* Aim of the exercise *
Needed from the data below: every line from the one with "TEMP3 pin OUT: D26 -> VN" up to and including the one with "TOF2 pin SDA: D25 -> D14", repeated exactly and with nothing else.

* Source data *
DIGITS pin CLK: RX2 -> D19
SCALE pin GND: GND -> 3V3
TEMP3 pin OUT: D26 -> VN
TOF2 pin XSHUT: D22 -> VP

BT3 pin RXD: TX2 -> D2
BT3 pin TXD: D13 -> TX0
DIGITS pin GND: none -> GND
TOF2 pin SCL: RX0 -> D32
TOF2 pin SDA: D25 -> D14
==
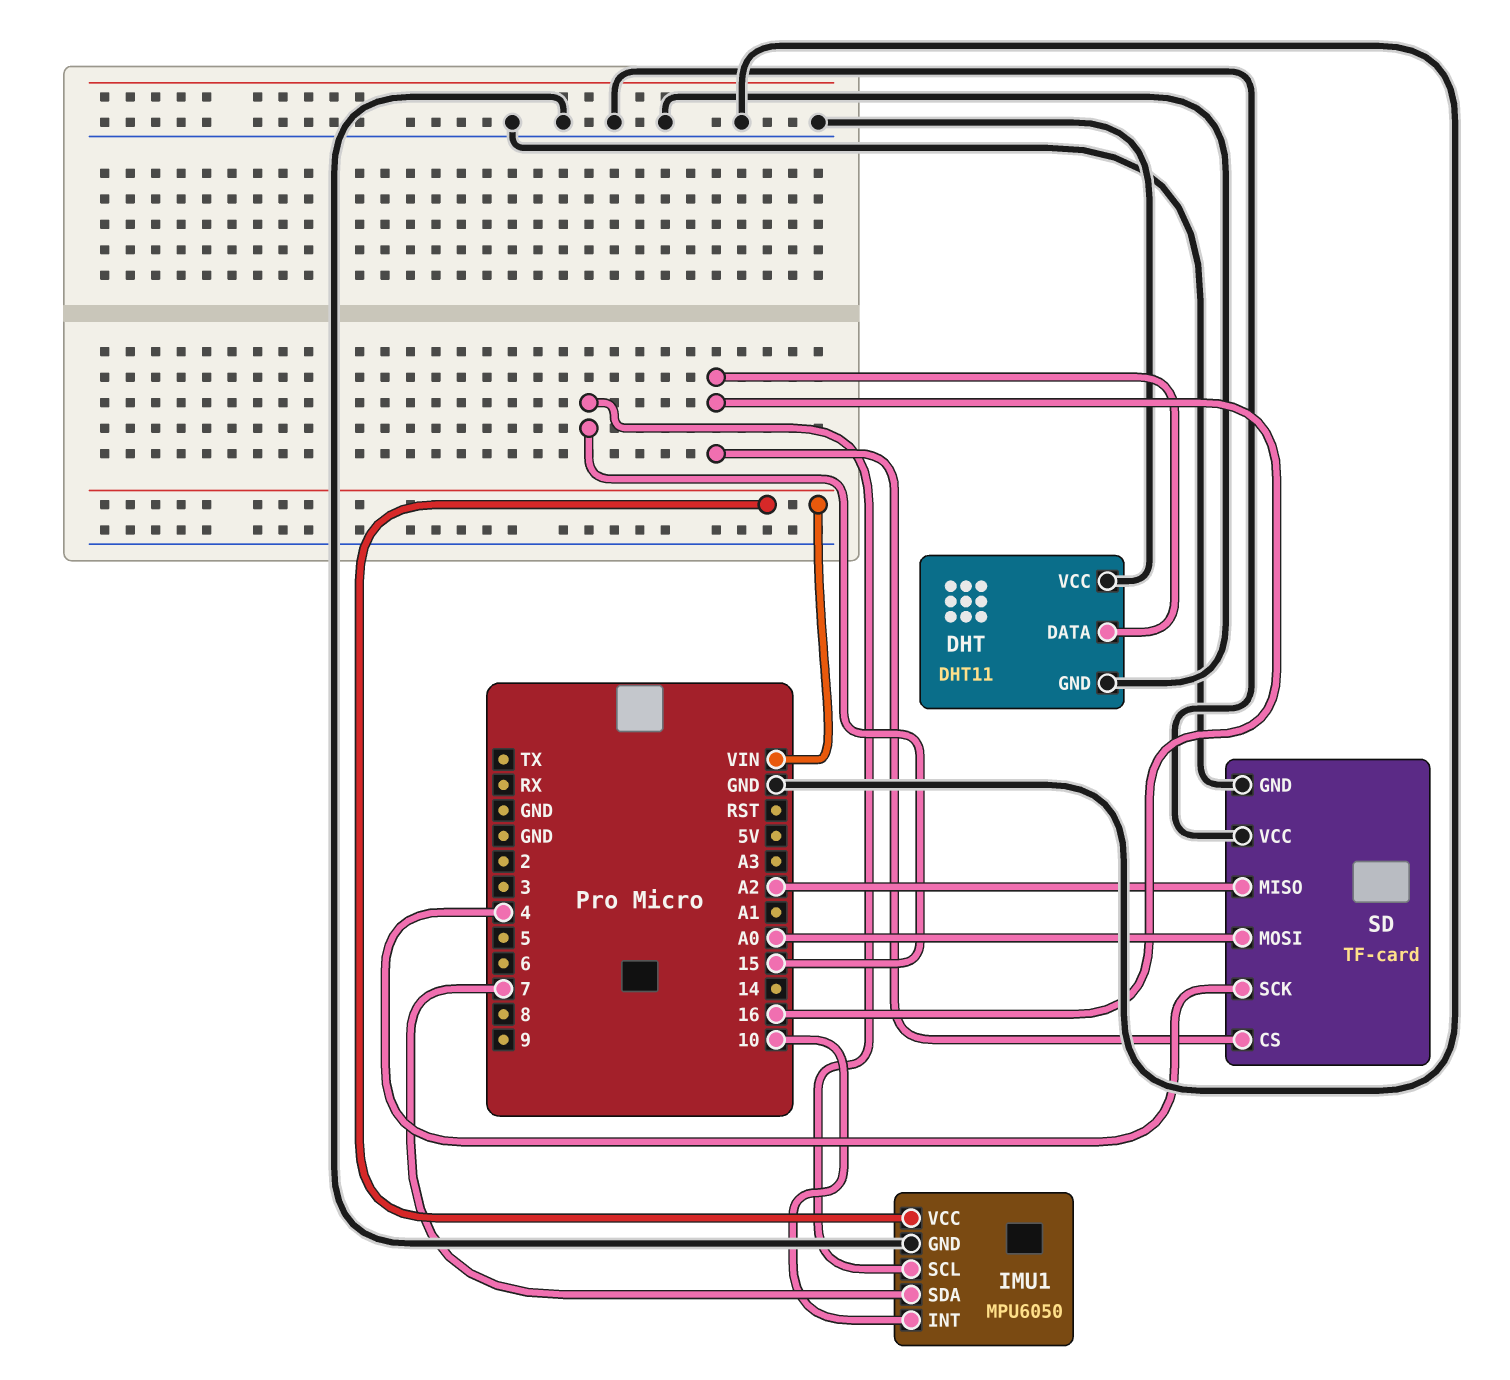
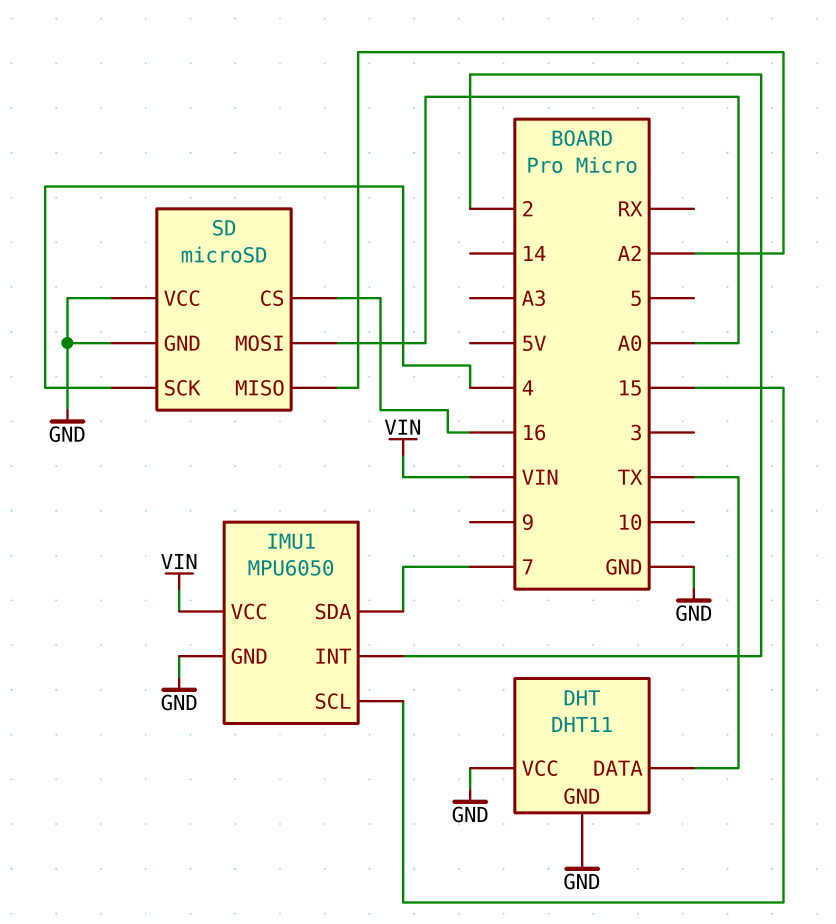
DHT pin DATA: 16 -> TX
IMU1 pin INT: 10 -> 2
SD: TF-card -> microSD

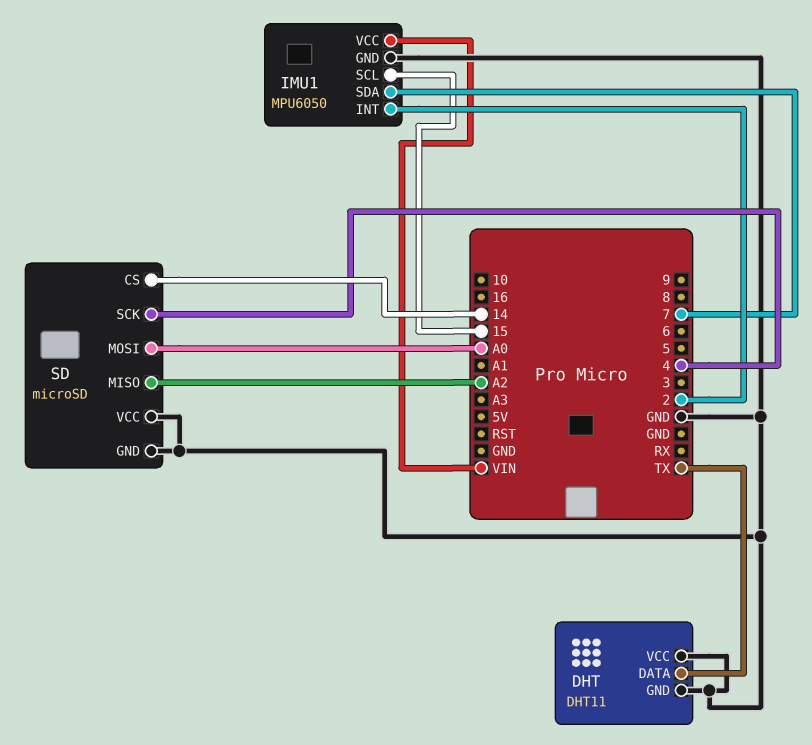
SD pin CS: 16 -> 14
==
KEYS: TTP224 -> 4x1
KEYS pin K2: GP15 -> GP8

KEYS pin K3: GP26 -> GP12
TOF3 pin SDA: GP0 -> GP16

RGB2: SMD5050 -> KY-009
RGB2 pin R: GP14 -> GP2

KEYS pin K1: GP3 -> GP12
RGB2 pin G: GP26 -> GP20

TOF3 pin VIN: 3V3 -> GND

* Result *
TEMP3 pin OUT: D26 -> VN
TOF2 pin XSHUT: D22 -> VP

BT3 pin RXD: TX2 -> D2
BT3 pin TXD: D13 -> TX0
DIGITS pin GND: none -> GND
TOF2 pin SCL: RX0 -> D32
TOF2 pin SDA: D25 -> D14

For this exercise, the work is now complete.